Start of Records to use

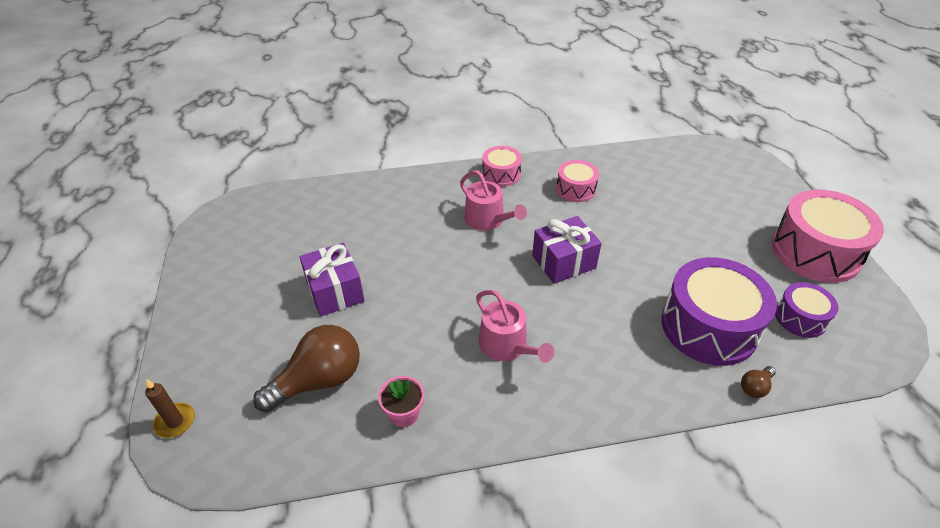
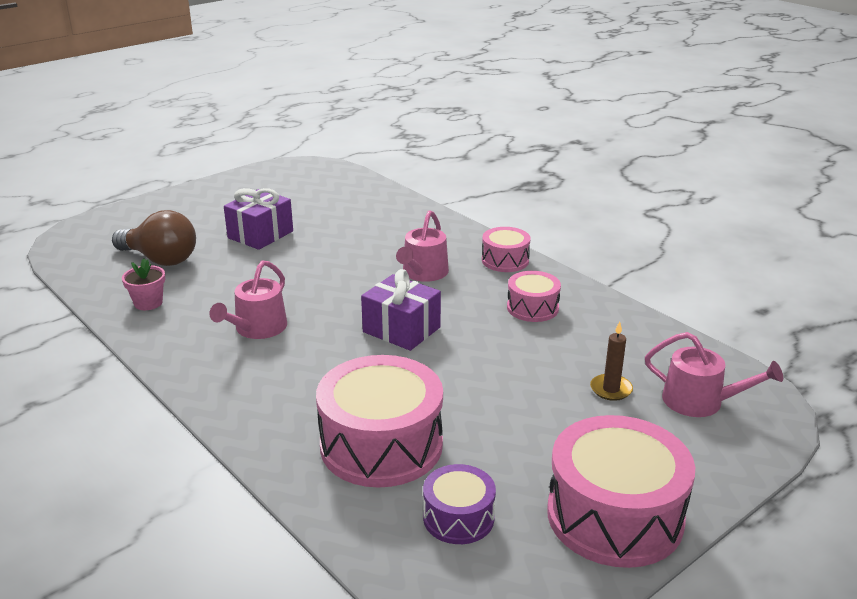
camera: 60 degrees right, 15 degrees down
(175, 422) = (93, 224): brown candle -> brown candle (611, 389)
(709, 326) = (381, 445): purple drum -> pink drum
(719, 172) = (700, 401): none -> pink watering can
(755, 387) = (308, 495): brown light bulb -> none

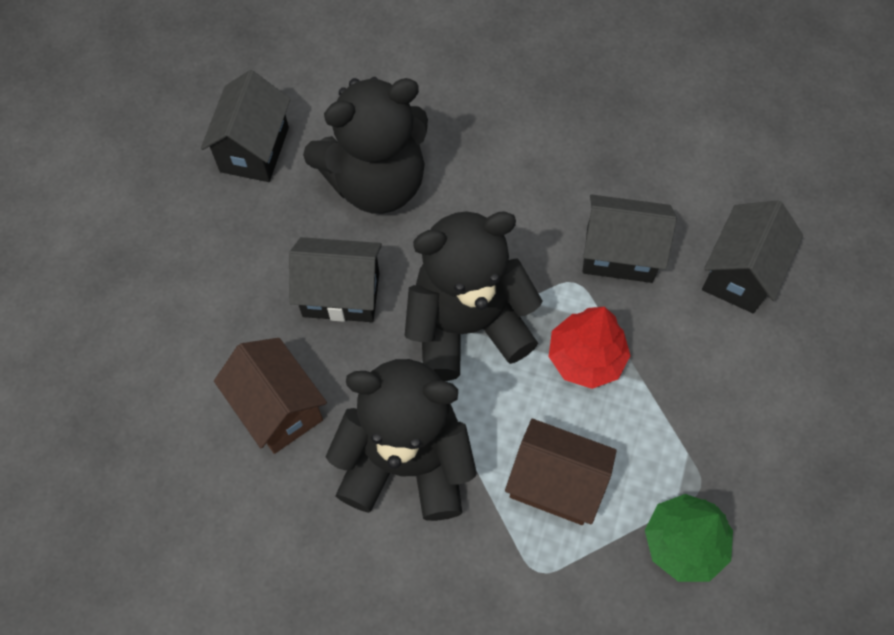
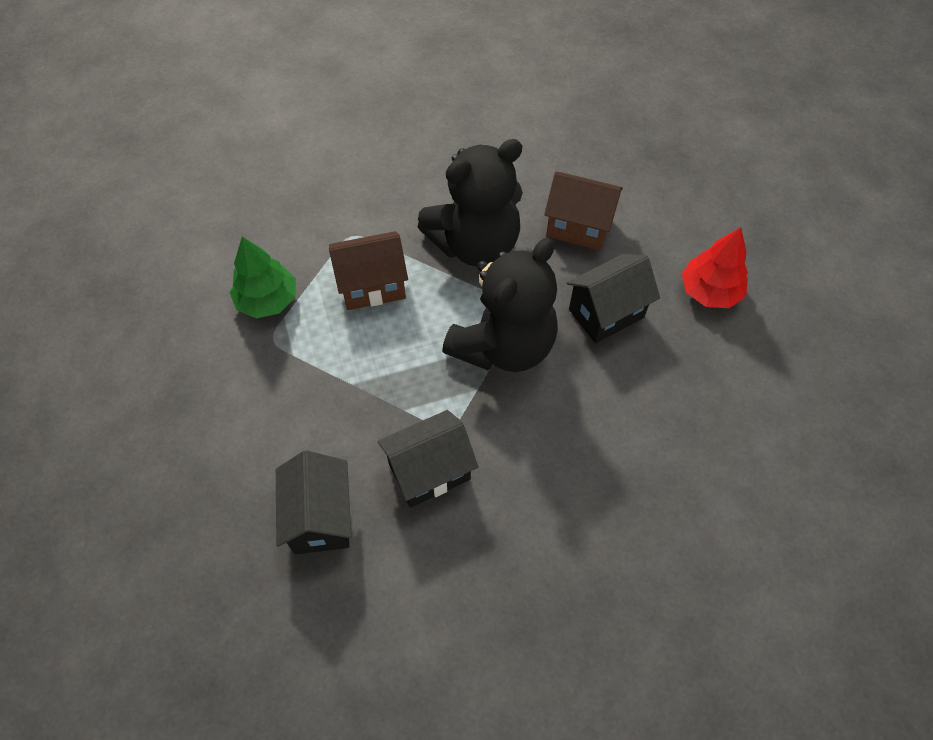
camera: 145 degrees right, 5 degrees down
(254, 149) = (770, 375): black house -> none
(376, 182) = (659, 408): black teddy bear -> none
(586, 358) = (403, 375): red tree -> red tree (709, 291)

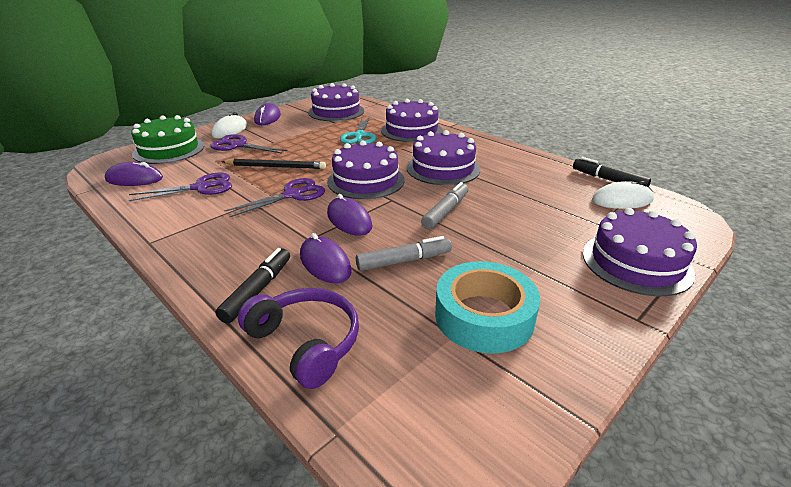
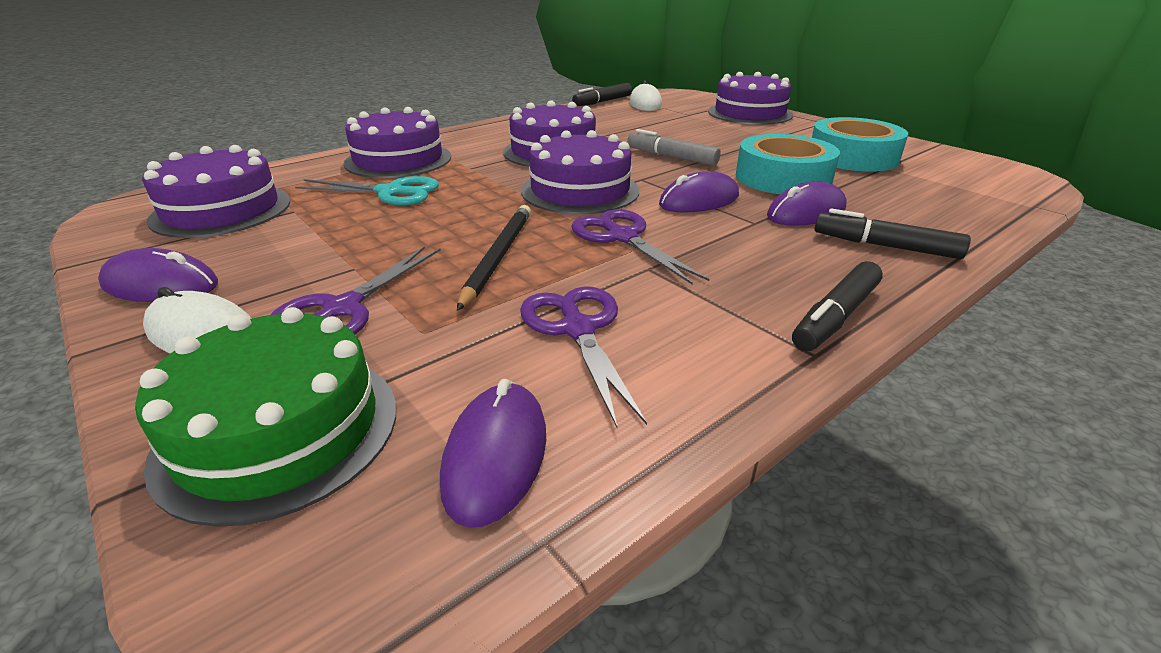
camera: 85 degrees left, 0 degrees up
(177, 253) = (835, 317): none -> black marker
(306, 342) = (947, 218): purple headphones -> none
(404, 261) = (783, 178): grey marker -> turquoise tape

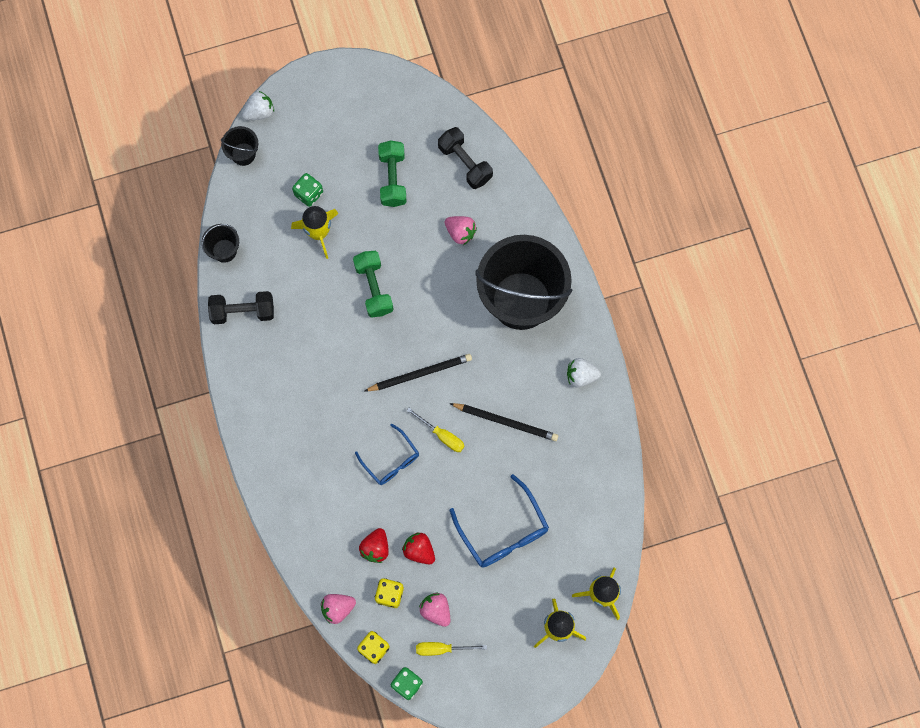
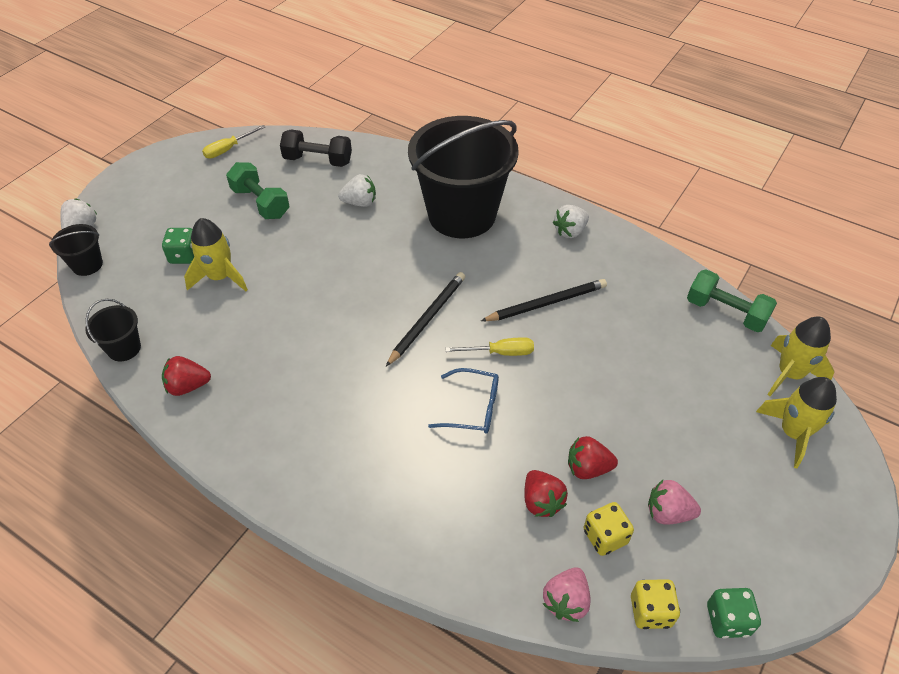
camera: 40 degrees left, 25 degrees down
(243, 311) = (188, 386): black dumbbell -> red strawberry
(374, 288) = (316, 284): green dumbbell -> green dumbbell (726, 312)
(442, 649) = (717, 547): yellow screwdriver -> yellow screwdriver (228, 149)
(460, 232) = (360, 203): pink strawberry -> white strawberry
(503, 531) = (645, 389): blue glasses -> none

End of Records to use

If a line in the records above holds the string "left", copy it out.

**Final answer**.
camera: 85 degrees left, 0 degrees up
camera: 40 degrees left, 25 degrees down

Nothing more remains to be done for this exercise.